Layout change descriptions
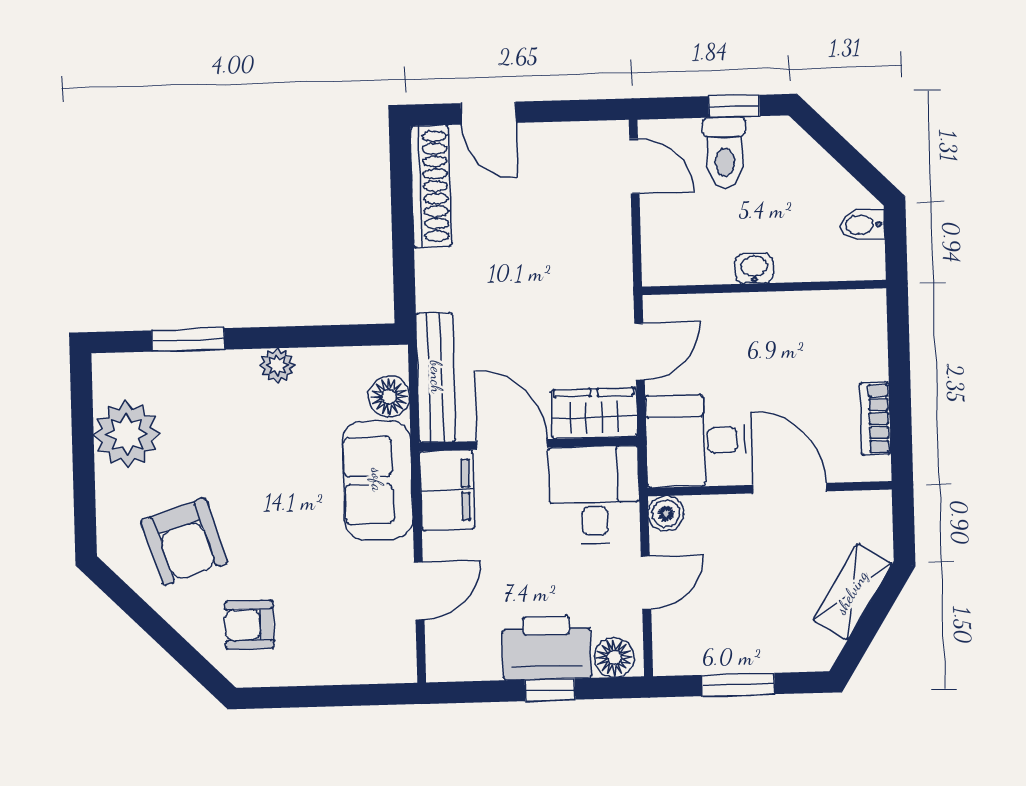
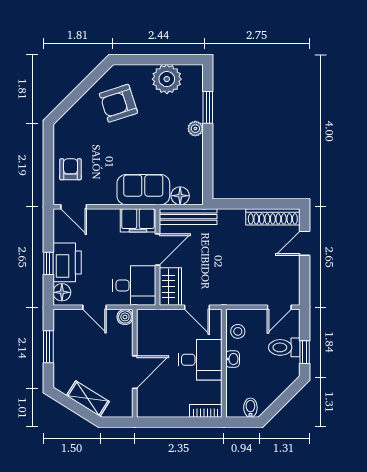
stool: (691, 258) -> (238, 331), added
plant: (277, 365) -> (195, 129), moved
bookcase: (875, 418) -> (206, 411), moved
desk: (696, 441) -> (200, 360), moved, turned 90
door: (419, 591) -> (74, 207), moved
armchair: (249, 625) -> (71, 169), moved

Task objective →
An exact copy of every entry above is needed, with the pictures left out.

Worked solution →
stool: (691, 258) -> (238, 331), added
plant: (277, 365) -> (195, 129), moved
bookcase: (875, 418) -> (206, 411), moved
desk: (696, 441) -> (200, 360), moved, turned 90
door: (419, 591) -> (74, 207), moved
armchair: (249, 625) -> (71, 169), moved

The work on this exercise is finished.